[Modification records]
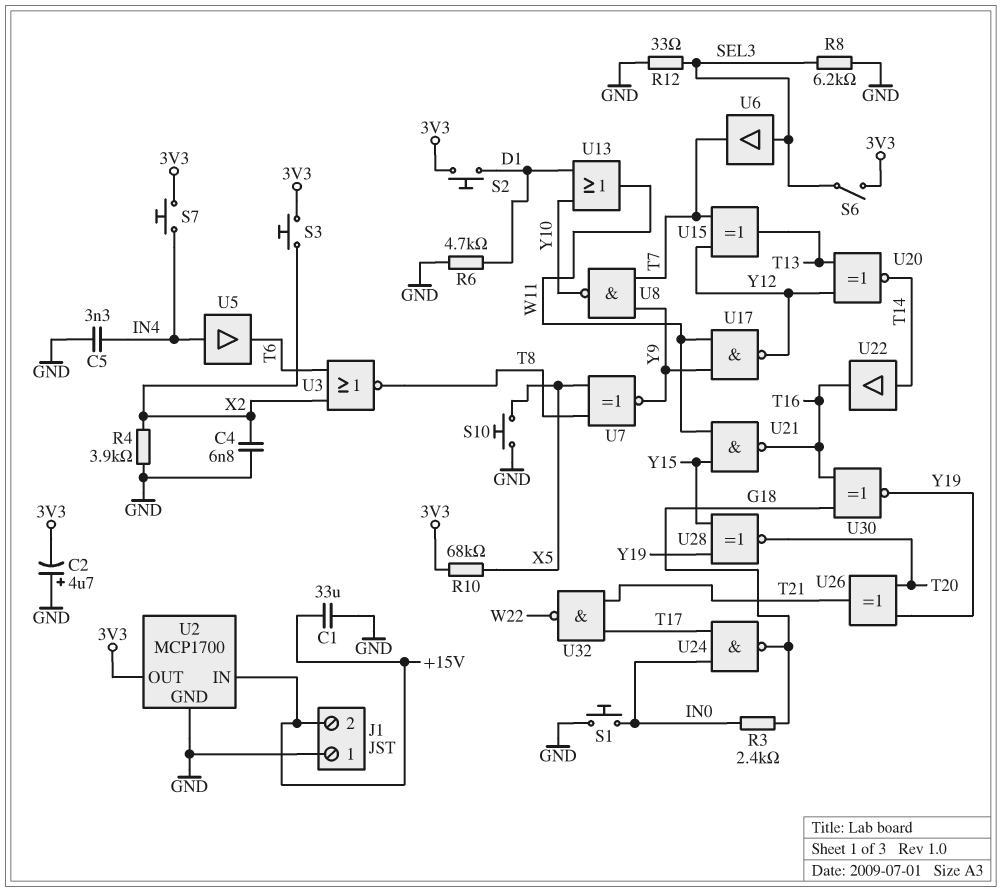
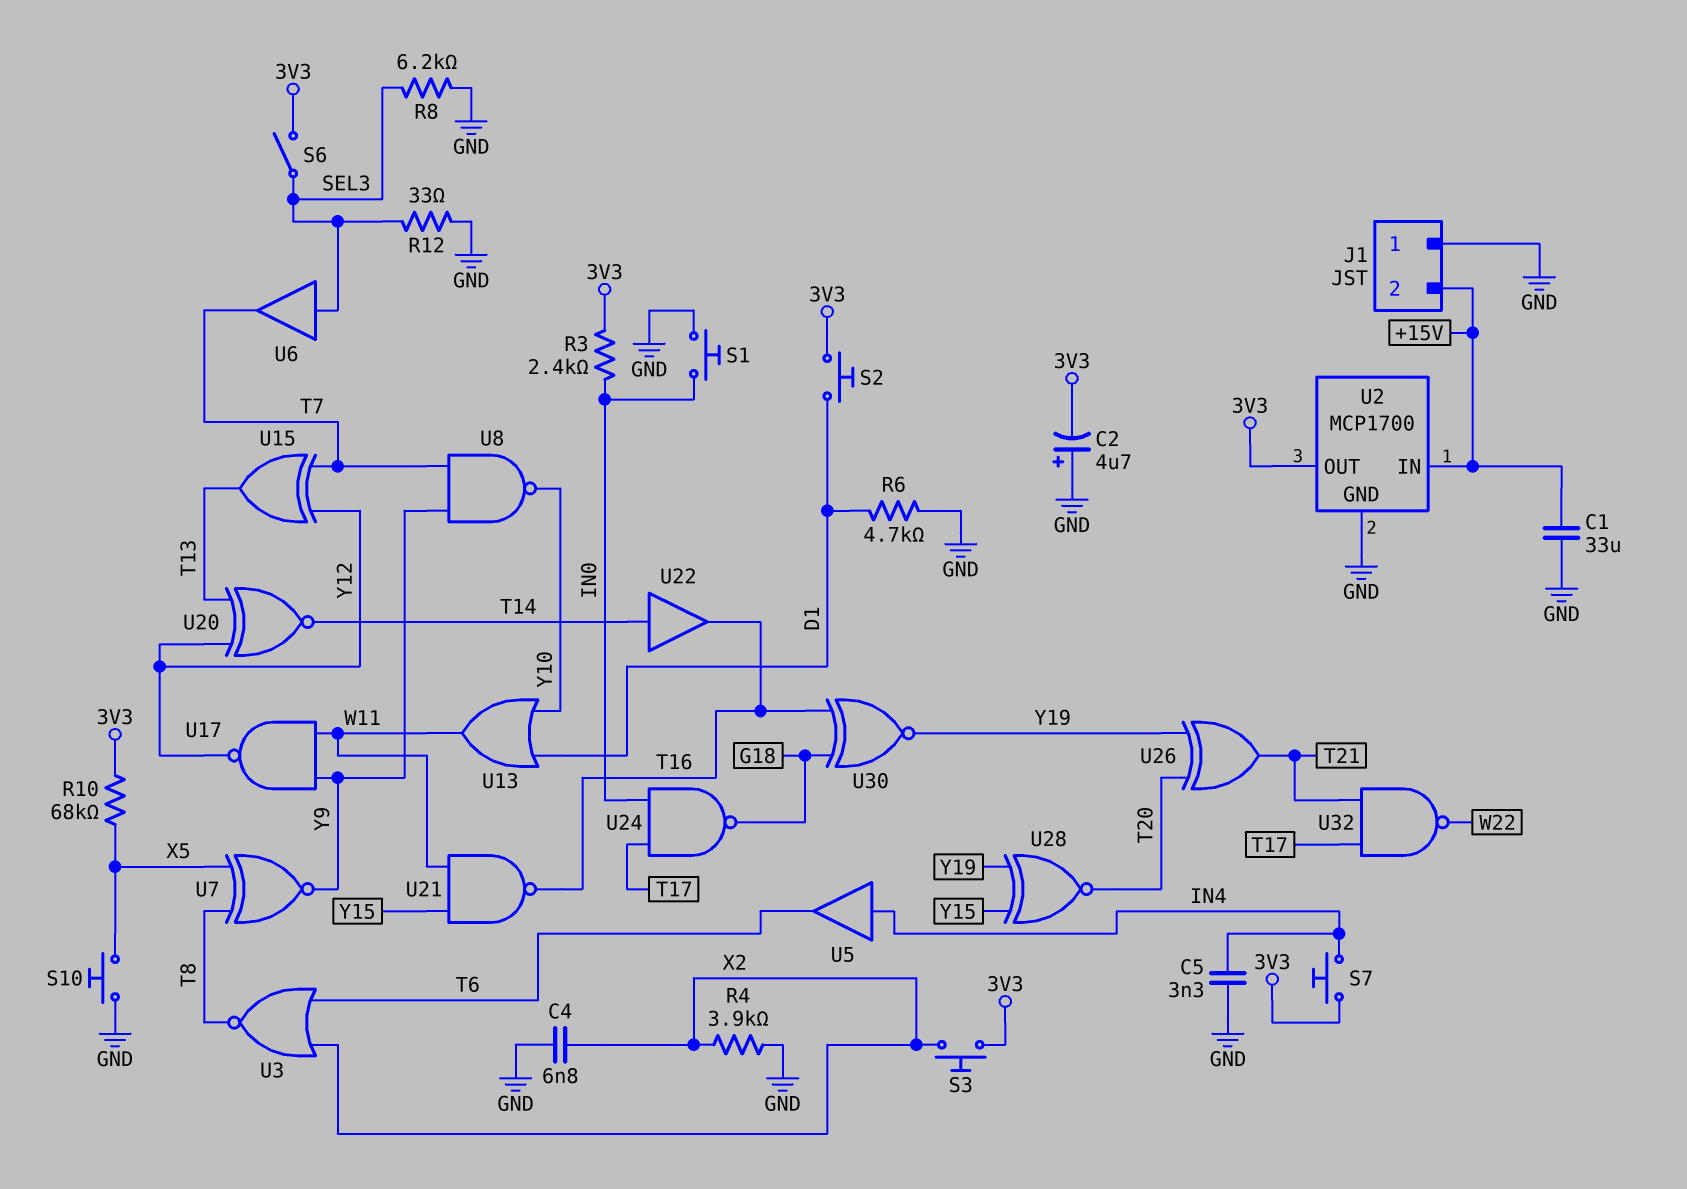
R3: 2.4k (G18, IN0) -> 2.4k (3V3, IN0)

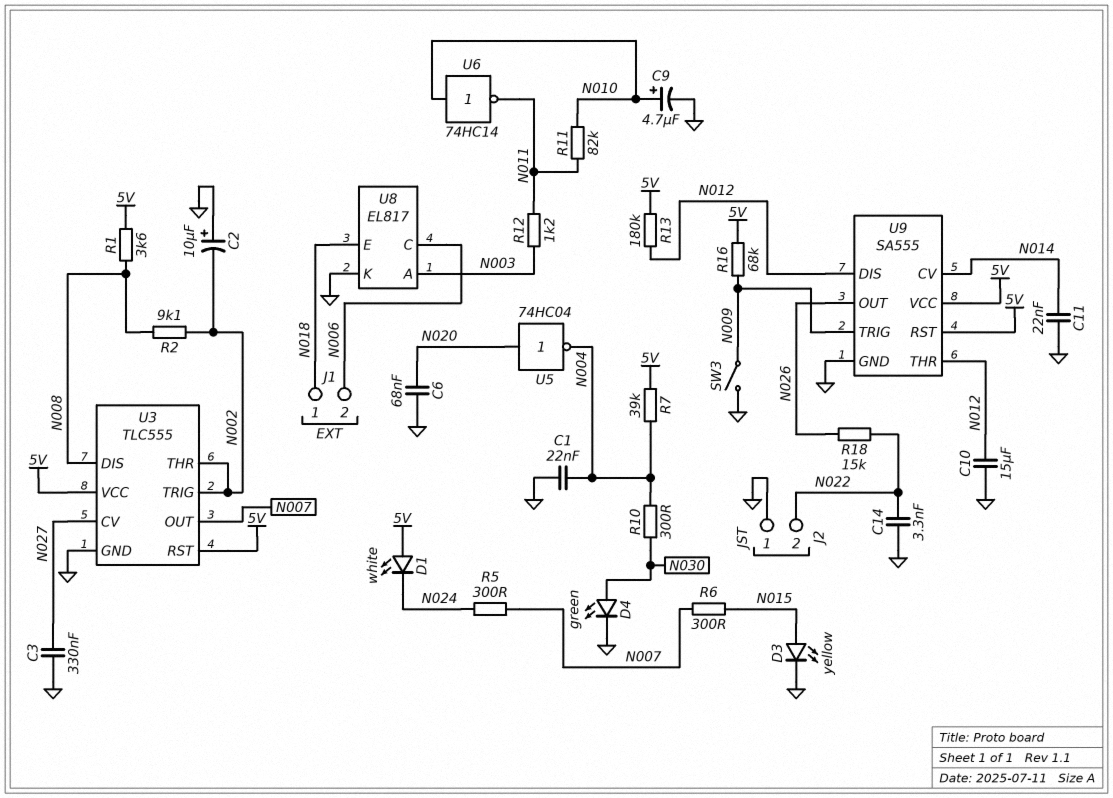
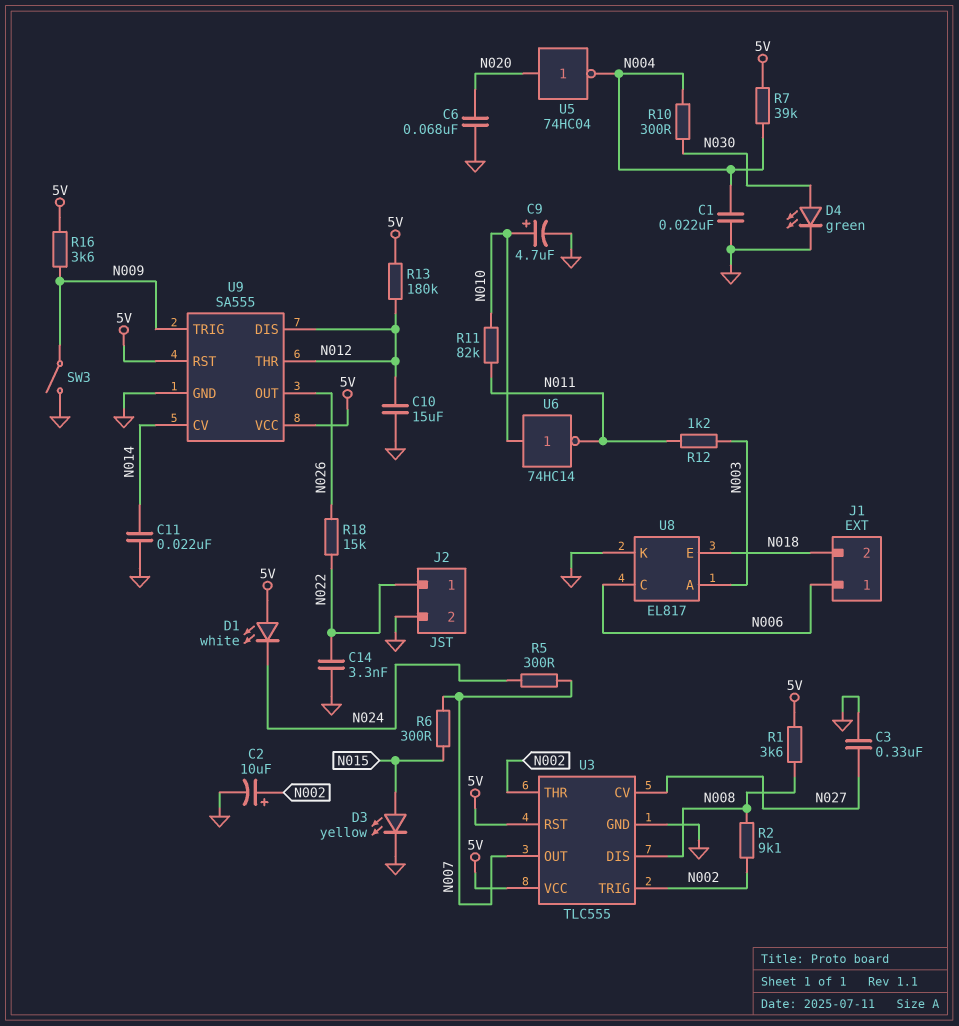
C2: 10uF (plus GND, minus N002) -> 10uF (plus N002, minus GND)
J1 pin 1: N018 -> N006
J1 pin 2: N006 -> N018
J2 pin 1: GND -> N022
J2 pin 2: N022 -> GND
R16: 68k (5V, N009) -> 3.6k (5V, N009)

## TASK TO CARRY OUT
Exact reproduction of the entries above is required, with pictures excluded.

## EXERCISE ANSWER
R3: 2.4k (G18, IN0) -> 2.4k (3V3, IN0)

C2: 10uF (plus GND, minus N002) -> 10uF (plus N002, minus GND)
J1 pin 1: N018 -> N006
J1 pin 2: N006 -> N018
J2 pin 1: GND -> N022
J2 pin 2: N022 -> GND
R16: 68k (5V, N009) -> 3.6k (5V, N009)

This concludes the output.